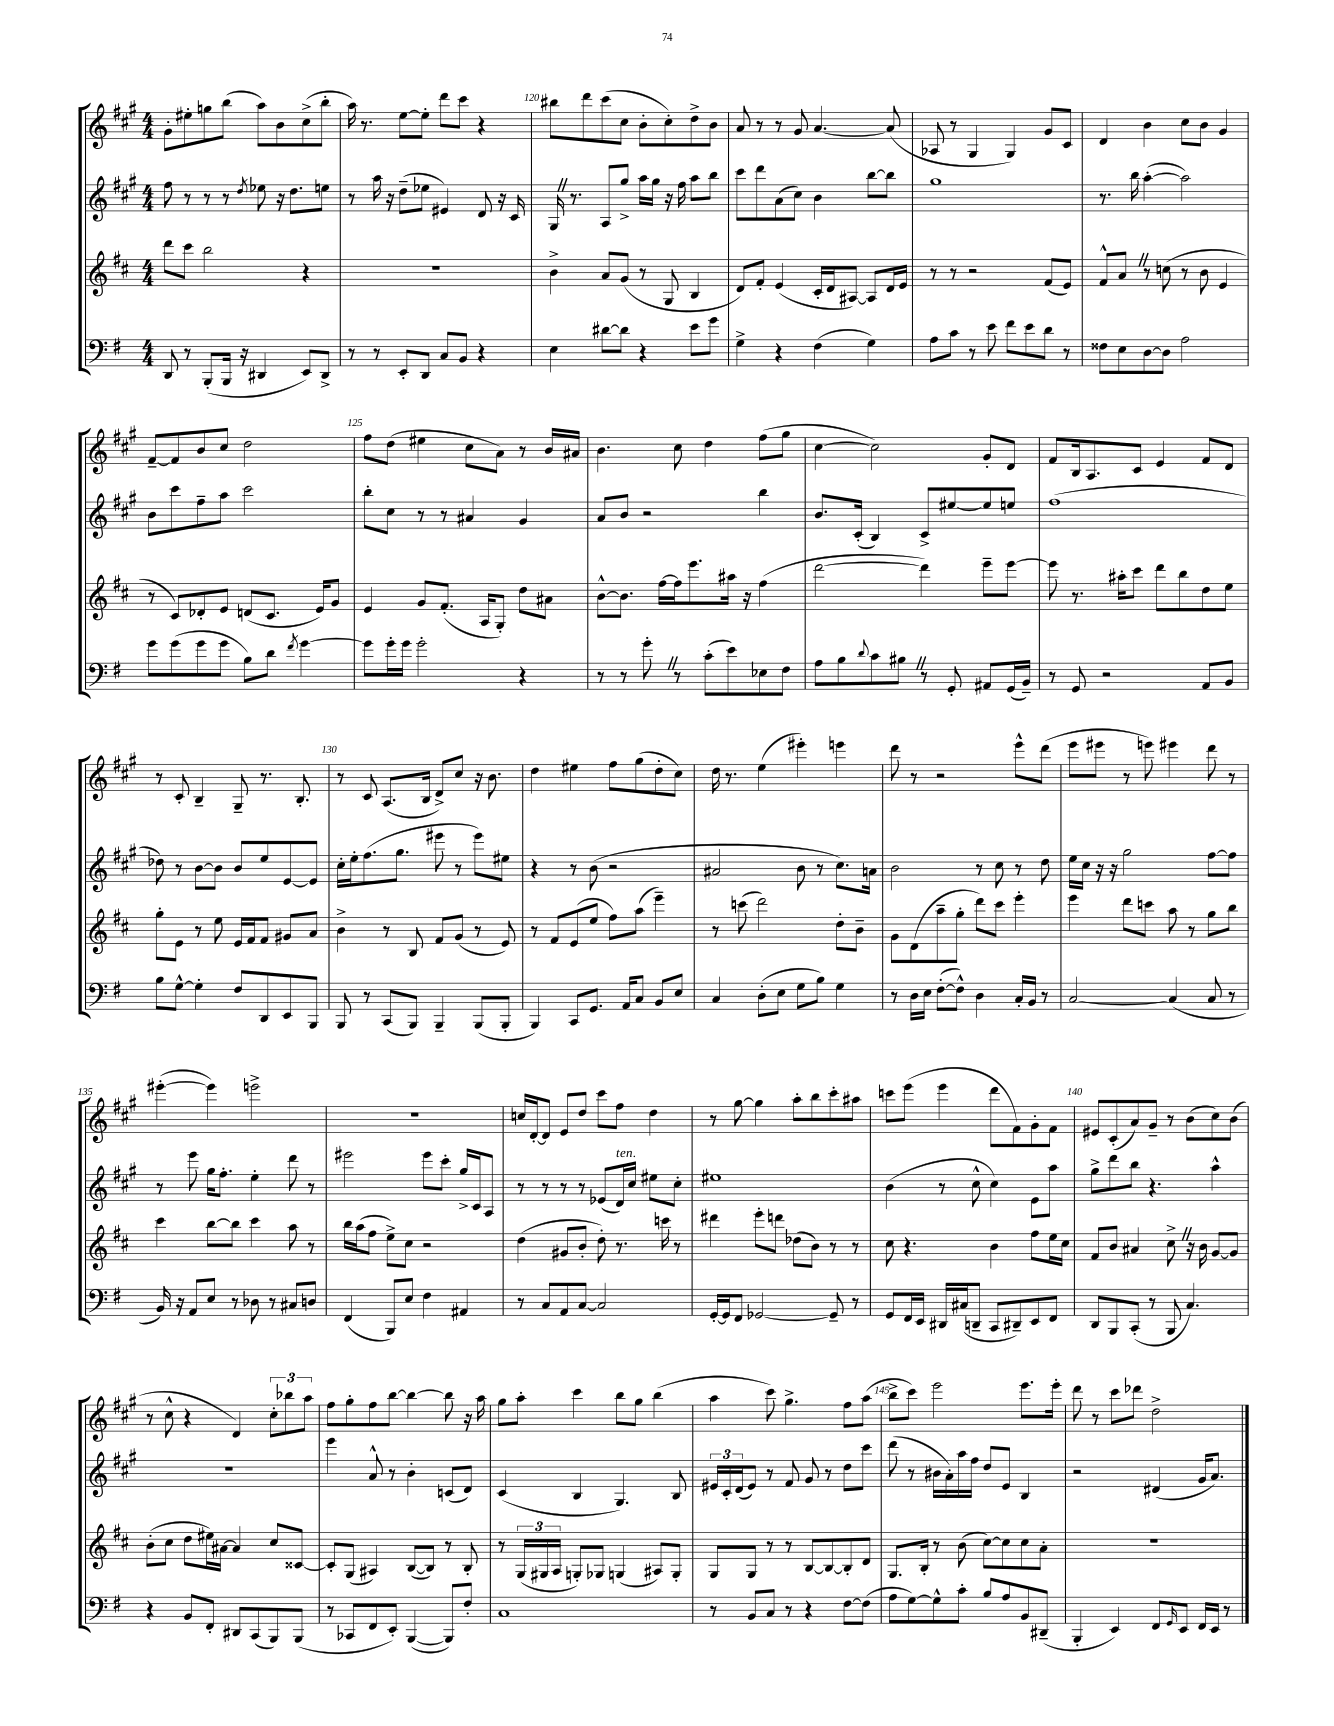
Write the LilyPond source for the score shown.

<<
\new StaffGroup <<
\new Staff = "s0" {
    \clef treble \key a \major \numericTimeSignature \time 4/4
    gis'8-. eis''8-. g''8 b''8( a''8) b'8 cis''8->( b''8-. |
    a''16) r8. e''8~ e''8-. d'''8 cis'''8 r4 |
    bis''8 d'''8 cis'''8( cis''8 b'8-. cis''8-.) d''8-> b'8 |
    a'8 r8 r8 gis'8 a'4.~ a'8( |
    aes8 r8 gis4 gis4) gis'8 cis'8 |
    d'4 b'4 cis''8 b'8 gis'4 |
    fis'8~-- fis'8 b'8 cis''8 d''2 |
    fis''8 d''8( eis''4 cis''8 a'8) r8 b'16 ais'16 |
    b'4. cis''8 d''4 fis''8( gis''8 |
    cis''4~ cis''2) gis'8-. d'8 |
    fis'8 b16 a8. cis'8 e'4 fis'8 d'8 |
    r8 cis'8-. b4-- gis8-- r8. b8.-. |
    r8 cis'8 a8.( b16 d'8->) cis''8 r16 b'8. |
    d''4 eis''4 fis''8 gis''8( d''8-. cis''8) |
    d''16 r8. e''4( eis'''4-.) e'''4 |
    d'''8 r8 r2 e'''8-^ d'''8( |
    e'''8 eis'''8 r8 e'''8) eis'''4 d'''8 r8 |
    eis'''4~-.( eis'''4) e'''2-> |
    r1 |
    c''16 d'16~-. d'8 e'8 d''8 cis'''8 fis''8 d''4 |
    r8 gis''8~ gis''4 a''8-. b''8 cis'''8-. ais''8 |
    c'''8 e'''8( e'''4 d'''8 fis'8) gis'8-. fis'8 |
    eis'8 cis'8-.( a'8) gis'8-- r8 b'8( cis''8) b'8( |
    r8 cis''8-^ r4 d'4) \tuplet 3/2 { cis''8-. bes''8 a''8 } |
    fis''8 gis''8-. fis''8 b''8~ b''4~ b''8 r16 a''16 |
    gis''8 a''8-. cis'''4 b''8 gis''8 b''4( |
    a''4 cis'''8) gis''4.-> fis''8 a''8( |
    b''8-> cis'''8) e'''2 e'''8. e'''16-. |
    d'''8 r8 cis'''8 des'''8 d''2-> \bar "|." |
}
\new Staff = "s1" {
    \clef treble \key a \major \numericTimeSignature \time 4/4
    fis''8 r8 r8 r8 \acciaccatura { d''8 } ees''8 r16 d''8. e''8 |
    r8 a''16 r16 d''8--( ees''8 eis'4) d'8 r16 cis'16 |
    gis16 \once \override BreathingSign.text = \markup { \musicglyph "scripts.caesura.straight" } \breathe r8. a8 gis''8-> a''16 gis''16 r16 fis''16 a''8 b''8 |
    cis'''8 d'''8 a'8( cis''8) b'4 b''8~ b''8 |
    gis''1 |
    r8. b''16 a''4~-.( a''2) |
    b'8 cis'''8 fis''8-- a''8 cis'''2 |
    b''8-. cis''8 r8 r8 ais'4 gis'4 |
    a'8 b'8 r2 b''4 |
    b'8. cis'16-.( b4) cis'8-> eis''8~ eis''8 e''8 |
    fis''1( |
    des''8) r8 b'8~ b'8 b'8 e''8 e'8~ e'8 |
    cis''16-. e''16-. fis''8.( gis''8. eis'''8 r8 eis'''8) eis''8 |
    r4 r8 b'8( r2 |
    ais'2 b'8 r8 cis''8.) a'16 |
    b'2 r8 cis''8 r8 d''8 |
    e''16 cis''16 r16 r16 gis''2 fis''8~ fis''8 |
    r8 e'''8 gis''16 fis''8.-. e''4-. d'''8 r8 |
    eis'''2 eis'''8 cis'''8-. gis''16-> cis'16 a8 |
    r8 r8 r8 r8 ees'8( d'16^\markup { \italic "ten." }) cis''16 eis''8 cis''8-. |
    eis''1 |
    b'4( r8 cis''8-^ cis''4) e'8 a''8 |
    gis''8-> d'''8 b''8 r4. a''4-^ |
    R1 |
    e'''4 a'8-^ r8 b'4-. c'8( d'8) |
    cis'4( b4 gis4.) b8 |
    \tuplet 3/2 { eis'16 cis'16-. d'16( } eis'8) r8 fis'8 gis'8 r8 d''8 cis'''8 |
    d'''8( r8 bis'16 a'16-.) a''16 fis''16 d''8 e'8 b4 |
    r2 dis'4( gis'16 a'8.) \bar "|." |
}
\new Staff = "s2" {
    \clef treble \key d \major \numericTimeSignature \time 4/4
    d'''8 cis'''8 b''2 r4 |
    R1 |
    b'4-> a'8 g'8( r8 g8 b4 |
    d'8) fis'8-. e'4( cis'16-. d'16 ais8~) ais8 d'16 e'16 |
    r8 r8 r2 fis'8( e'8) |
    fis'8-^ a'8 \once \override BreathingSign.text = \markup { \musicglyph "scripts.caesura.straight" } \breathe r8 c''8( r8 b'8 e'4 |
    r8 cis'8) des'8-. e'8 d'8( cis'8. e'16) g'8 |
    e'4 g'8 fis'8.-.( a16 g8-.) d''8 ais'8 |
    b'8~-^ b'8. fis''16~ fis''16 e'''8. ais''16 r16 fis''4( |
    d'''2~ d'''4) e'''8-- e'''8~ |
    e'''8 r8. ais''16-. cis'''8 d'''8 b''8 d''8 e''8 |
    g''8-. e'8 r8 e''8 e'16 fis'16 fis'8 gis'8 a'8 |
    b'4-> r8 b8 fis'8 g'8( r8 e'8) |
    r8 fis'8 e'8( e''8 fis''8) a''8( e'''4--) |
    r8 c'''8( d'''2) d''8-. b'8-- |
    g'8 d'8( a''8-- g''8-. d'''8) cis'''8 e'''4-. |
    e'''4 d'''8 c'''8 a''8 r8 g''8 b''8 |
    cis'''4 b''8~ b''8 cis'''4 a''8 r8 |
    b''16 a''16( fis''8 e''8->) cis''8 r2 |
    d''4( gis'8 b'8-. d''8-.) r8. c'''16 r8 |
    dis'''4 e'''8-. d'''8 des''8( b'8) r8 r8 |
    cis''8 r4. b'4 fis''8 e''16 cis''16 |
    fis'8 b'8 ais'4 cis''8-> \once \override BreathingSign.text = \markup { \musicglyph "scripts.caesura.straight" } \breathe r16 b'16 g'8~ g'8 |
    b'8-.( cis''8 d''8 eis''16) ais'16~ ais'4 cis''8 cisis'8~ |
    cisis'8-. g8( ais4) b8~( b8) r8 b8-. |
    r8 \tuplet 3/2 { g16( gis16 a16 } g8-.) ges8 g4( ais8) g8-. |
    g8 g8 r8 r8 b8~ b8~ b8-. d'8 |
    g8. b16-. r8 b'8( cis''8~) cis''8 cis''8 a'8-. |
    R1 \bar "|." |
}
\new Staff = "s3" {
    \clef bass \key g \major \numericTimeSignature \time 4/4
    d,8 r8 b,,8-.( b,,16 r16 dis,4 e,8) dis,8-> |
    r8 r8 e,8-. d,8 c8 b,8 r4 |
    e4 dis'8~ dis'8 r4 e'8 g'8 |
    g4-> r4 fis4( g4) |
    a8 c'8 r8 e'8 fis'8 e'8 d'8 r8 |
    fisis8 e8 d8~ d8 a2 |
    g'8 g'8( g'8 g'8 b8) d'8 \acciaccatura { fis'8 } g'4~ |
    g'8 g'16-. g'16 g'2-. r4 |
    r8 r8 g'8-. \once \override BreathingSign.text = \markup { \musicglyph "scripts.caesura.straight" } \breathe r8 c'8-.( e'8) ees8 fis8 |
    a8 b8 \appoggiatura { d'8 } c'8 bis8 \once \override BreathingSign.text = \markup { \musicglyph "scripts.caesura.straight" } \breathe r8 g,8-. ais,8 g,16( b,16--) |
    r8 g,8 r2 a,8 b,8 |
    b8 g8~-^ g4-. fis8 d,8 e,8 b,,8 |
    b,,8 r8 c,8( b,,8) b,,4-- b,,8( b,,8-. |
    b,,4) c,8 g,8. a,16 c8 b,8 e8 |
    c4 d8-.( e8 g8 b8) g4 |
    r8 d16 e16 fis8~-.( fis8-^) d4 c16-. b,16 r8 |
    c2~ c4( c8 r8 |
    b,16) r16 a,8 e8 r8 des8 r8 cis8 d8 |
    fis,4( b,,8) e8 fis4 ais,4 |
    r8 c8 a,8 c8~ c2 |
    g,16~-. g,16 fis,8 ges,2~ ges,8-- r8 |
    g,8 fis,16 e,16 dis,16 cis16( d,8-- c,8 dis,8--) e,8 fis,8 |
    d,8 b,,8 c,8-.( r8 b,,8 c4.) |
    r4 b,8 fis,8-. dis,8 c,8( b,,8) b,,8( |
    r8 ces,8 fis,8 e,8-.) b,,4~( b,,8) fis8-. |
    c1 |
    r8 b,8 c8 r8 r4 fis8~ fis8( |
    a8 g8~) g8-^ c'8-. b8 a8 b,8 dis,8--( |
    b,,4-. e,4) fis,8 \grace { g,16 } e,8 fis,16 e,16 r8 \bar "|." |
}
>>
>>
\layout { \context { \Score currentBarNumber = #118 \override BarNumber.break-visibility = ##(#f #t #t) barNumberVisibility = #(every-nth-bar-number-visible 5) } }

__________

__Work required__: List every line above that contains the string "clef", matching case exactly.

__Answer for the task__:
    \clef treble \key a \major \numericTimeSignature \time 4/4
    \clef treble \key a \major \numericTimeSignature \time 4/4
    \clef treble \key d \major \numericTimeSignature \time 4/4
    \clef bass \key g \major \numericTimeSignature \time 4/4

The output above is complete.